- _About this task_
Lines before the one containing "R1: 47 (N5, N6) -> 180 (N5, N6)" are left out; output the rest of the data exactly, through the final line.

- _Detected change data_
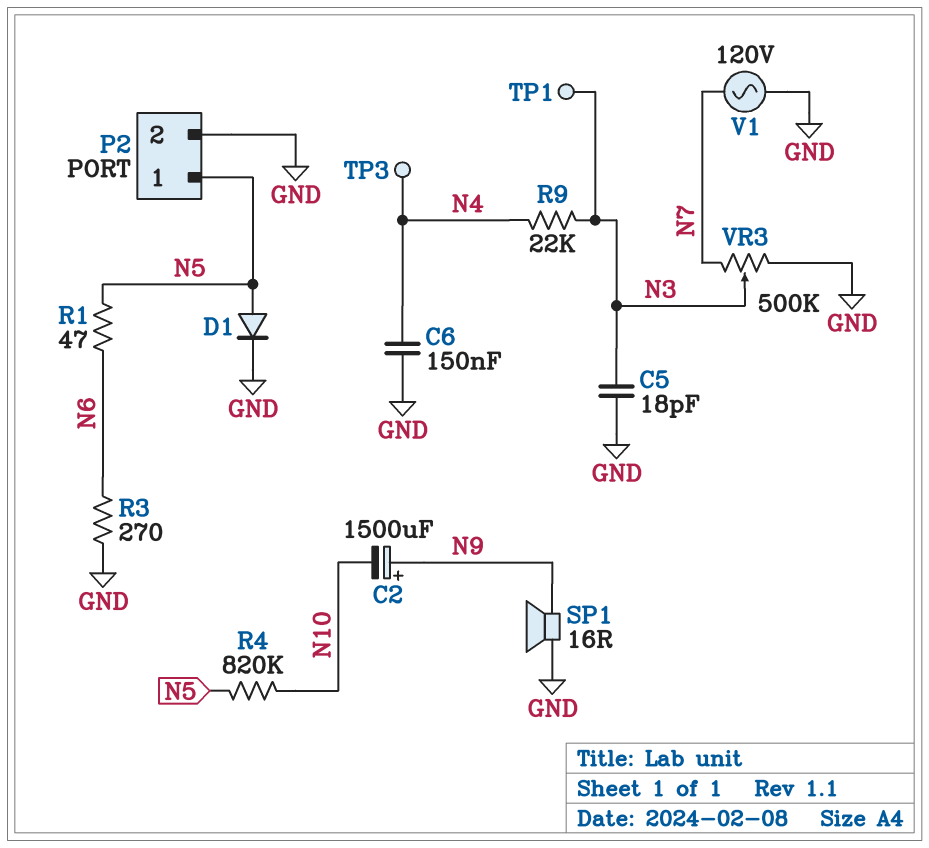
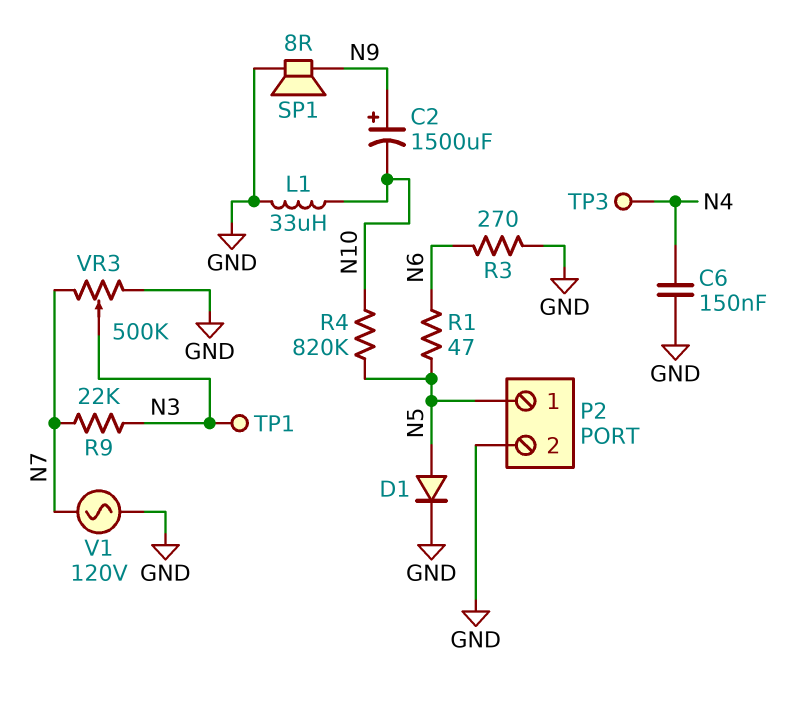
C5: 18pF (GND, N3) -> none
L1: none -> 33uH (GND, N10)
R9: 22k (N3, N4) -> 22k (N3, N7)
SP1: speaker 16R (GND, N9) -> speaker 8R (GND, N9)

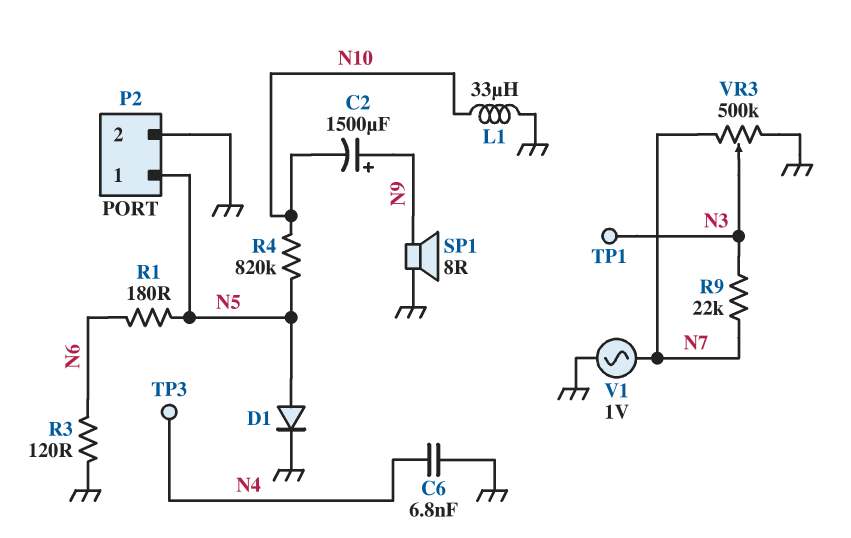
C6: 150nF (GND, N4) -> 6.8nF (GND, N4)
R1: 47 (N5, N6) -> 180 (N5, N6)
R3: 270 (GND, N6) -> 120 (GND, N6)
V1: AC 120V (GND, N7) -> AC 1V (GND, N7)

- _Response to this task_
R1: 47 (N5, N6) -> 180 (N5, N6)
R3: 270 (GND, N6) -> 120 (GND, N6)
V1: AC 120V (GND, N7) -> AC 1V (GND, N7)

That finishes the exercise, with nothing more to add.